[Data extracted from a collection]

####

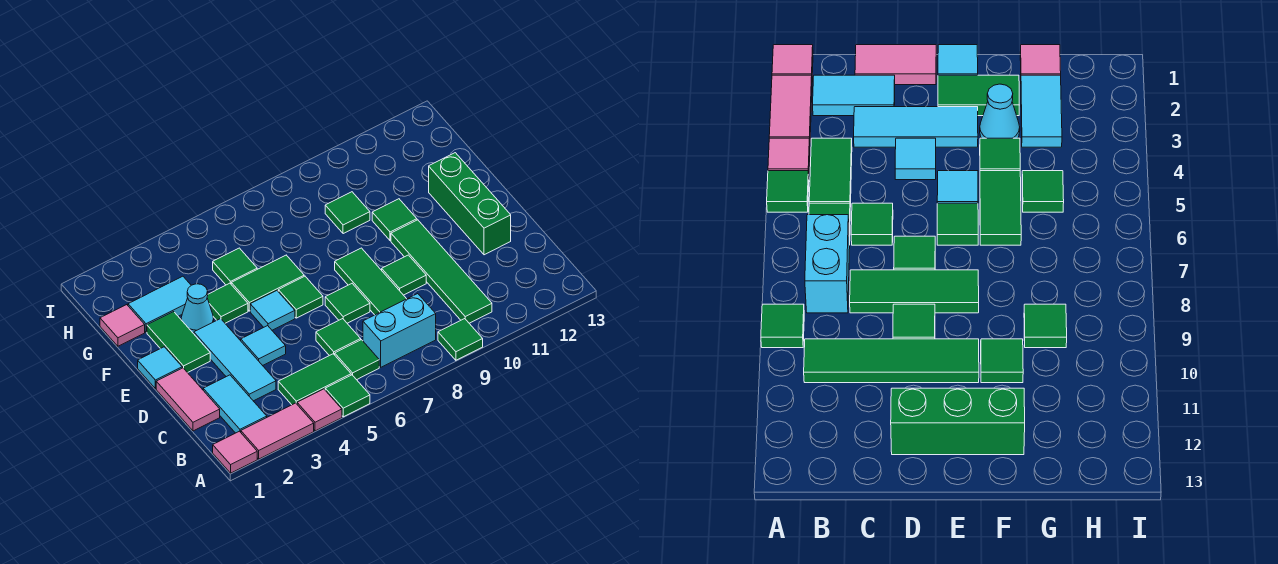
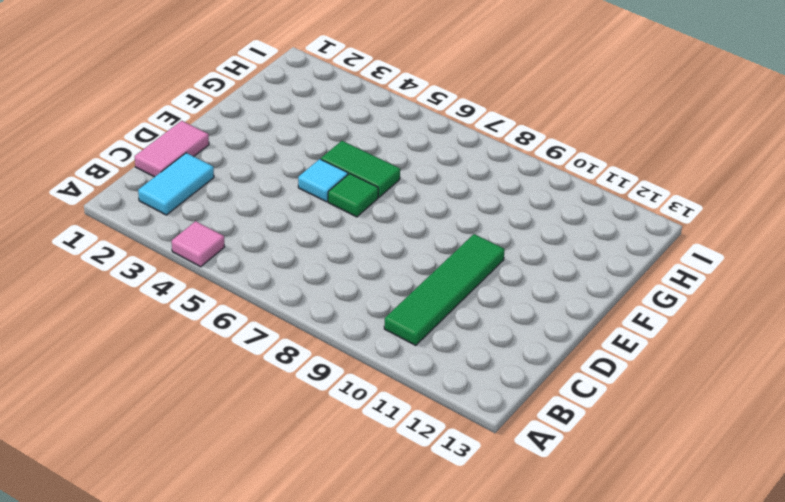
none -> pink tile A1 level 1
none -> pink tile A2:A3 level 1
none -> green tile A5 level 1
none -> green tile A9 level 1

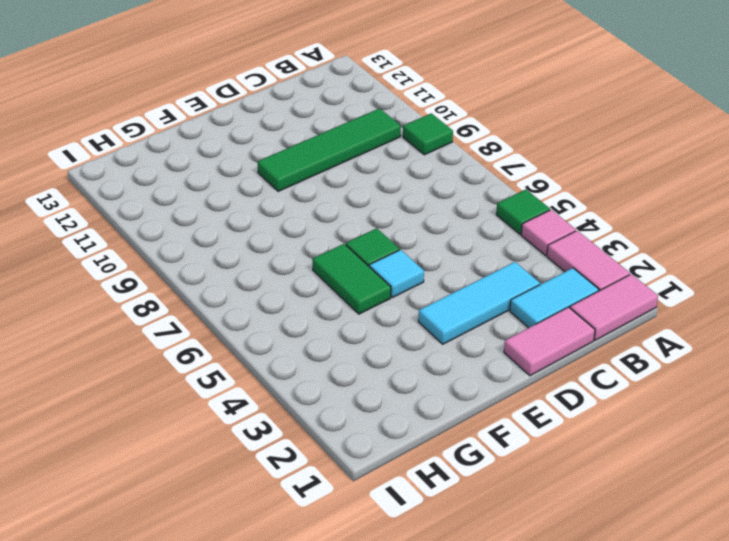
pink tile A1:B1 level 1 -> pink tile A1 level 1
none -> green tile B4:B5 level 1
none -> green tile B6 level 1
none -> cyan brick B7:B8 level 1
none -> green tile C6 level 1

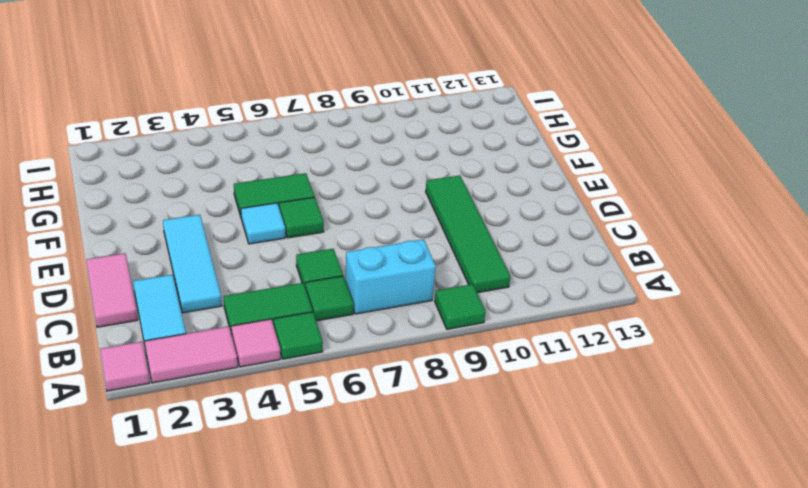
none -> green tile C8:E8 level 1
none -> cyan tile D4 level 1
none -> green tile D7 level 1
none -> green tile D9 level 1

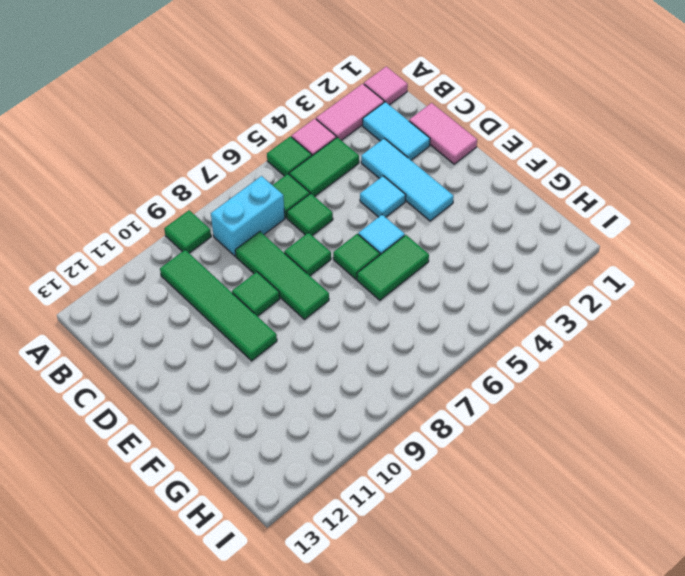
none -> green brick D12:F12 level 1
none -> cyan tile E1 level 1
none -> green tile E2:F2 level 1
none -> cyan cone F3 level 1

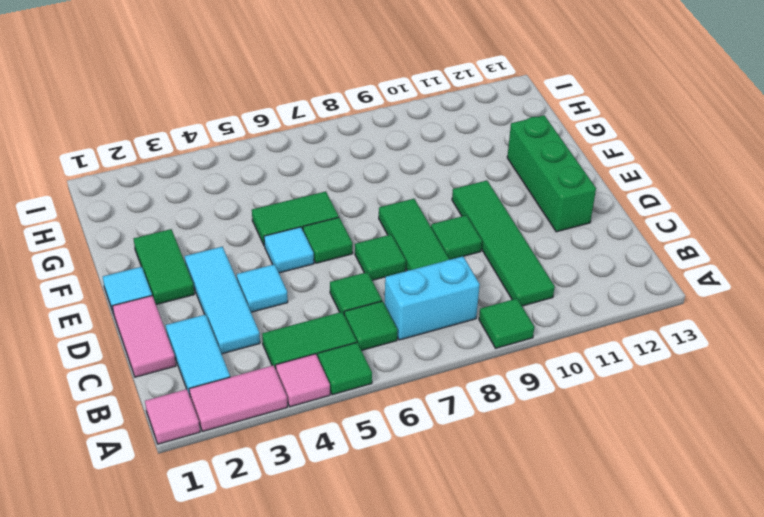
none -> cyan cone F3 level 1
none -> green tile F4 level 1
none -> green tile F10 level 1
none -> pink tile G1 level 1

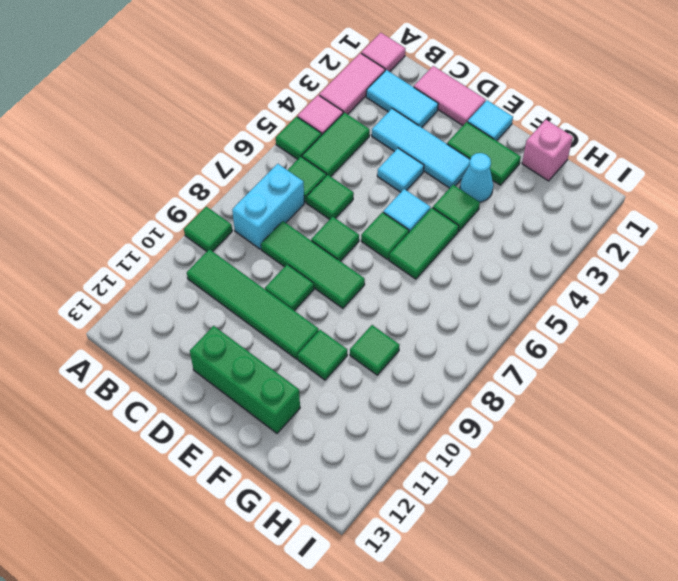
pink brick G1 level 1 -> pink tile G1 level 1
none -> cyan tile G2:G3 level 1
none -> green tile G5 level 1

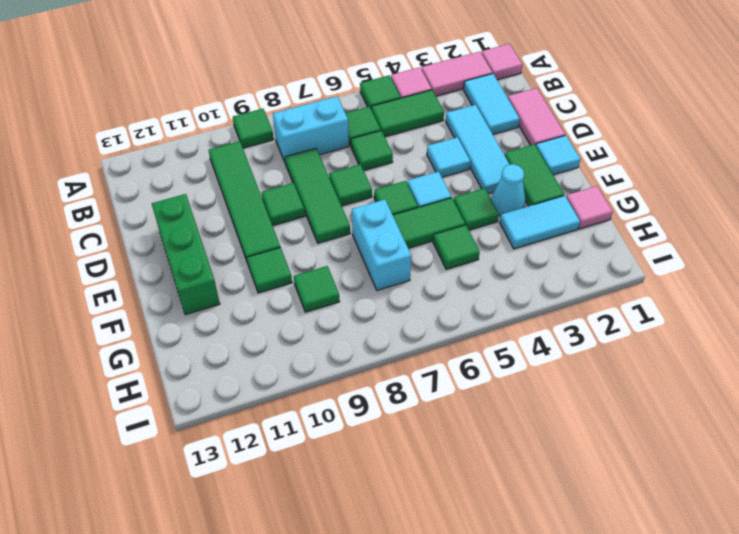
cyan brick F7:G7 level 1 -> none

####

**EXERCISE INSTRUCTIONS**
The answer must be every line from the records above that contains "brick".

**RESPONSE FOR THIS EXERCISE**
none -> cyan brick B7:B8 level 1
none -> green brick D12:F12 level 1
pink brick G1 level 1 -> pink tile G1 level 1
cyan brick F7:G7 level 1 -> none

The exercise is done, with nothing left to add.